Given data

..............................

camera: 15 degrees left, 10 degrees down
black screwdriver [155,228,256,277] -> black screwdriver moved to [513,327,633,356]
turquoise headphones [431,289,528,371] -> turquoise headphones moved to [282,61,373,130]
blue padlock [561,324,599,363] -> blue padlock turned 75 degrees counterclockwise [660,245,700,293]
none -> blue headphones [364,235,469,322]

..............................

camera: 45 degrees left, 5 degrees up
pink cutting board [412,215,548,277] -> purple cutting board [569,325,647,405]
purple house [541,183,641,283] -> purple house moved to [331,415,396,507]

..............................

What the task asks
All lines above from the one holding "pink cutting board" to the one holding "purple house [541,183,641,283]", inclusive, are to be copied exactly; no other line is wanted.

Task answer
pink cutting board [412,215,548,277] -> purple cutting board [569,325,647,405]
purple house [541,183,641,283] -> purple house moved to [331,415,396,507]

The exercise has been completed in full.